• **TASK DIRECTIONS**: For every line in the listing below that contains the word "left", add one to the tally. State the final number and nothing else.

• **DATASET**:
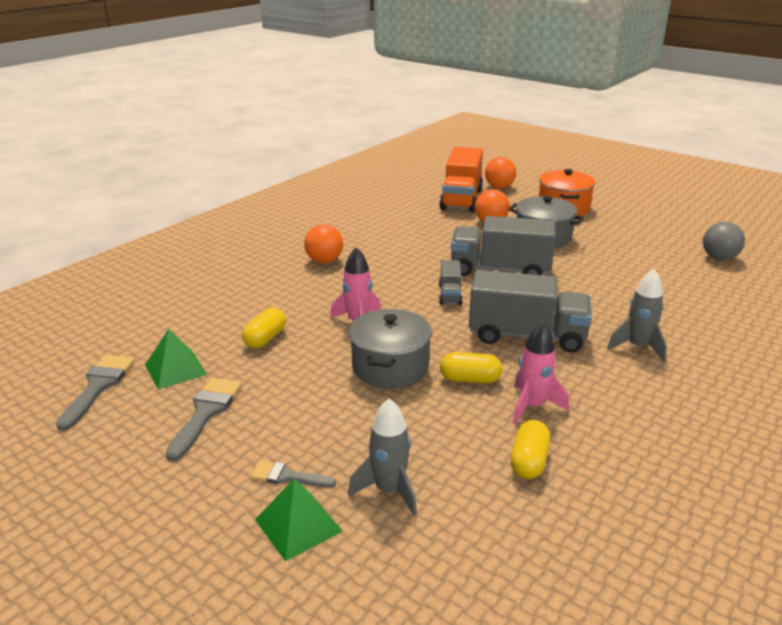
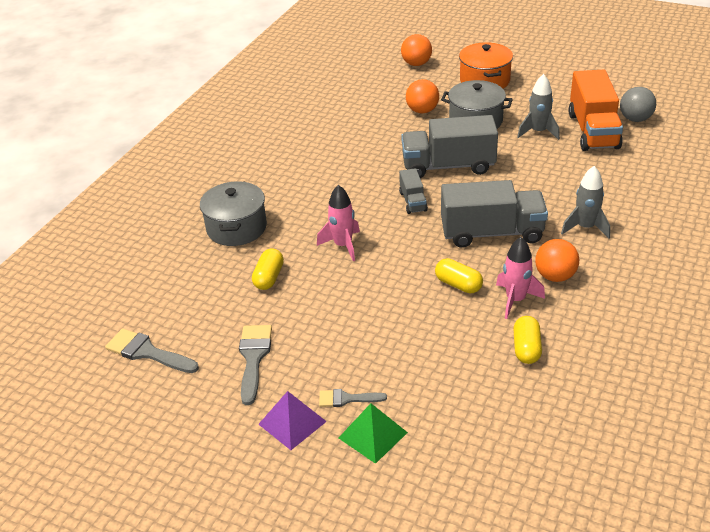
camera: 10 degrees left, 10 degrees up
(98, 386) = (147, 352): grey brush -> grey brush turned 60 degrees counterclockwise
(175, 369) = (205, 323): green pyramid -> none
(210, 491) = (292, 423): none -> purple pyramid
(324, 261) = (284, 184): orange ball -> orange ball (555, 276)
(389, 490) = (429, 394): grey rocket -> grey rocket (538, 132)
(390, 367) = (388, 285): grey pot -> grey pot (236, 228)
(461, 199) = (385, 85): orange truck -> orange truck (593, 131)
(470, 379) = (458, 285): yellow capsule -> yellow capsule turned 45 degrees clockwise

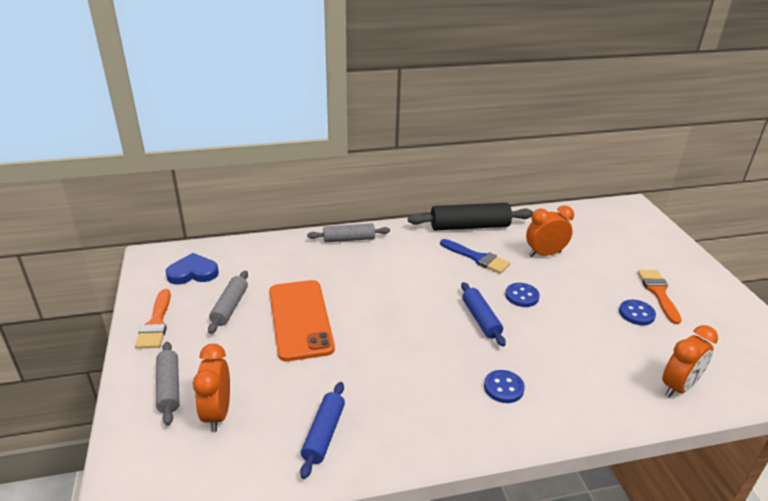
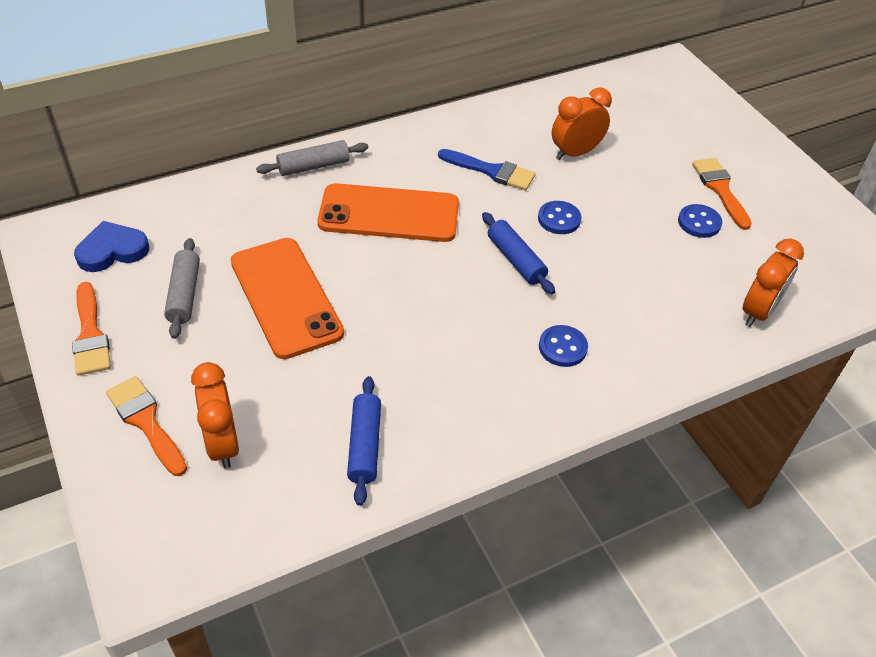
camera: 15 degrees left, 15 degrees up
(169, 388) = (146, 422): grey rolling pin -> orange brush
(393, 276) = (389, 214): none -> orange phone
(469, 226) = (470, 124): black rolling pin -> none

• **SOLUTION TO THIS TASK**: 2